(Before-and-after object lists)

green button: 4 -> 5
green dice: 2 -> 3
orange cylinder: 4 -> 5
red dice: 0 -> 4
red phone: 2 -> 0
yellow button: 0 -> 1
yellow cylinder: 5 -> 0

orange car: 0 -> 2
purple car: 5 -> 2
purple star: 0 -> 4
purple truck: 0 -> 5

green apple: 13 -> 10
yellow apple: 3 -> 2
==
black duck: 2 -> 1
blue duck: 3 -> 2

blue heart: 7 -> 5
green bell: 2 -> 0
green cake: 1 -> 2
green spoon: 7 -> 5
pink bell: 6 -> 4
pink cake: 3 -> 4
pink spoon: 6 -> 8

Problem statement.
What lines in the entries contain "yellow"? Report each one by copying it.

Answer for this exercise.
yellow button: 0 -> 1
yellow cylinder: 5 -> 0
yellow apple: 3 -> 2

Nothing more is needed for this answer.